[Detected change data]
+===+

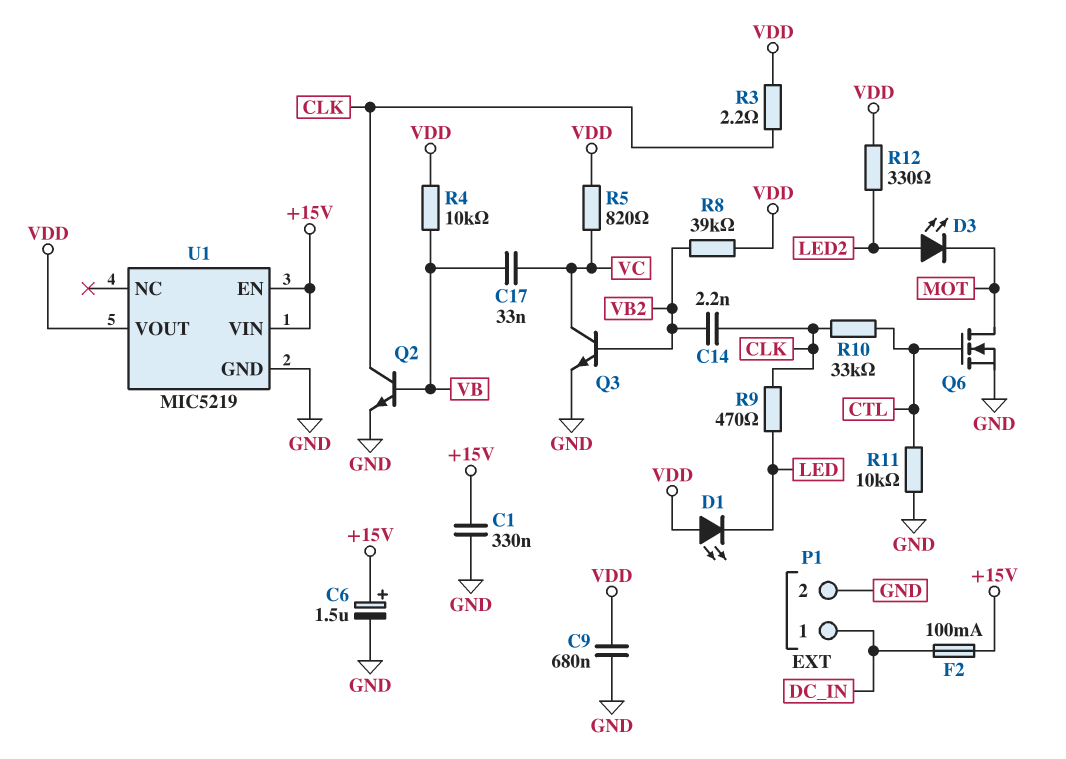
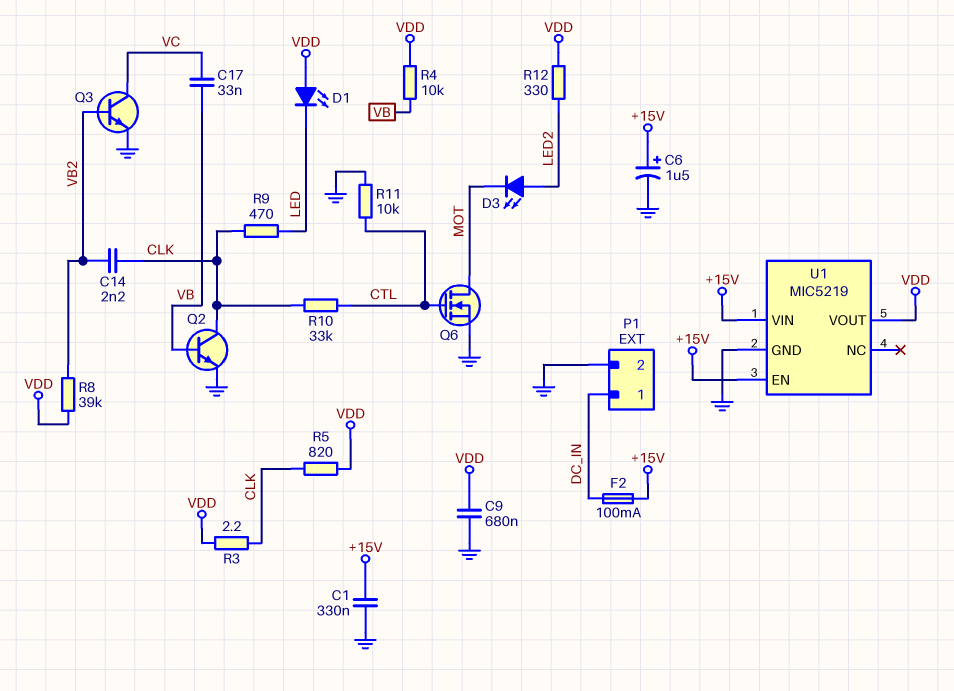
R5: 820 (VC, VDD) -> 820 (CLK, VDD)

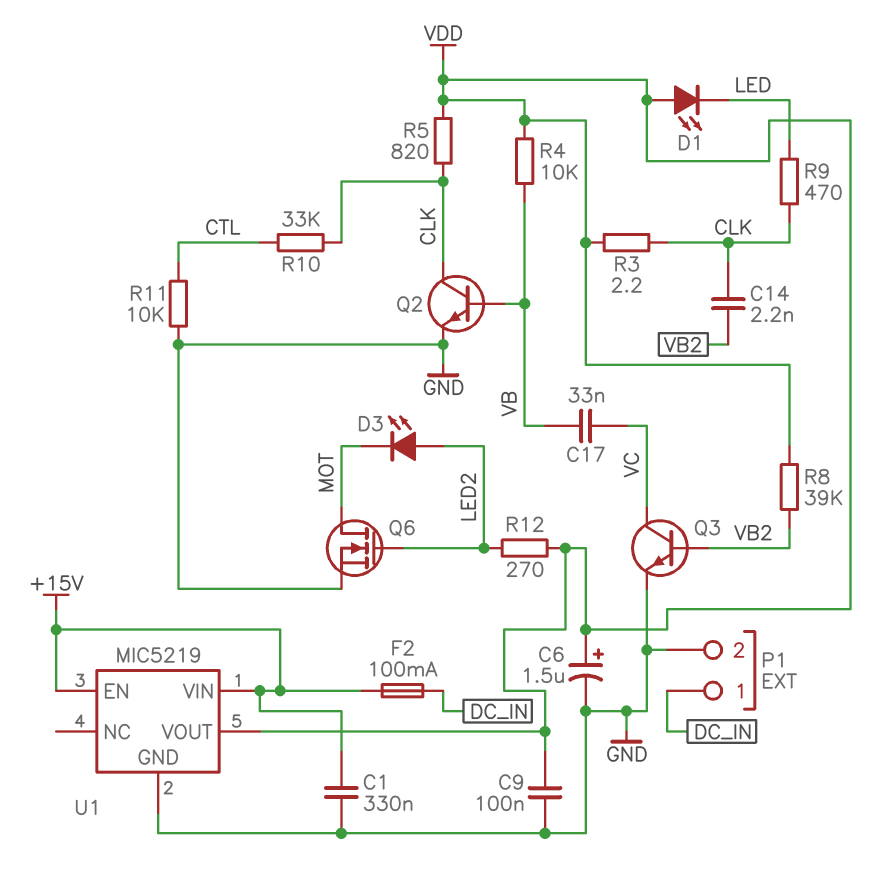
C6: 1.5uF (plus +15V, minus GND) -> 1.5uF (plus VDD, minus GND)
C9: 680nF (GND, VDD) -> 100nF (GND, VDD)
Q6: NMOS (G CTL, D MOT, S GND) -> NMOS (G LED2, D MOT, S GND)
R12: 330 (LED2, VDD) -> 270 (LED2, VDD)

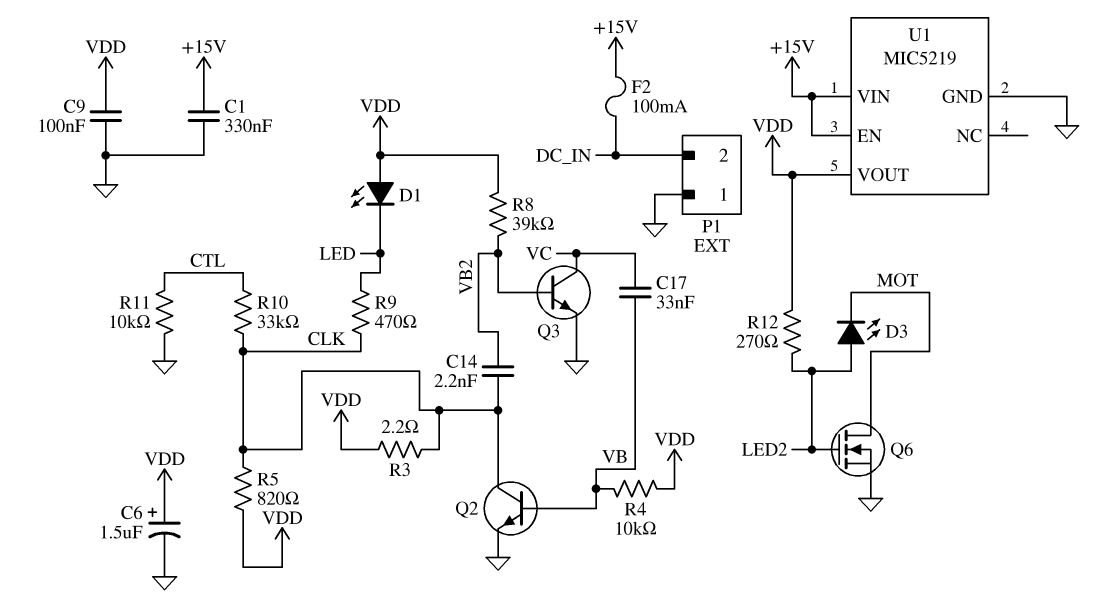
P1 pin 1: DC_IN -> GND
P1 pin 2: GND -> DC_IN

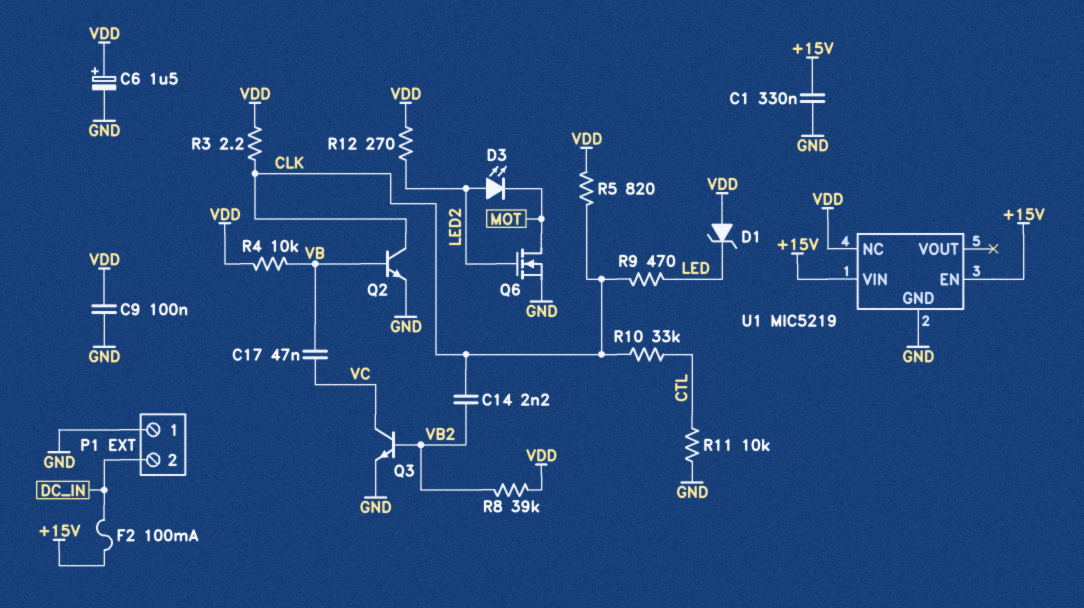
C17: 33nF (VB, VC) -> 47nF (VB, VC)
D1: LED (A VDD, K LED) -> zener (A VDD, K LED)
U1 pin NC: none -> VDD
U1 pin VOUT: VDD -> none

+===+

◆ TASK DETAILS: Output the records above verbatim. Pictures stay out.

◆ YOUR SOLUTION:
R5: 820 (VC, VDD) -> 820 (CLK, VDD)

C6: 1.5uF (plus +15V, minus GND) -> 1.5uF (plus VDD, minus GND)
C9: 680nF (GND, VDD) -> 100nF (GND, VDD)
Q6: NMOS (G CTL, D MOT, S GND) -> NMOS (G LED2, D MOT, S GND)
R12: 330 (LED2, VDD) -> 270 (LED2, VDD)

P1 pin 1: DC_IN -> GND
P1 pin 2: GND -> DC_IN

C17: 33nF (VB, VC) -> 47nF (VB, VC)
D1: LED (A VDD, K LED) -> zener (A VDD, K LED)
U1 pin NC: none -> VDD
U1 pin VOUT: VDD -> none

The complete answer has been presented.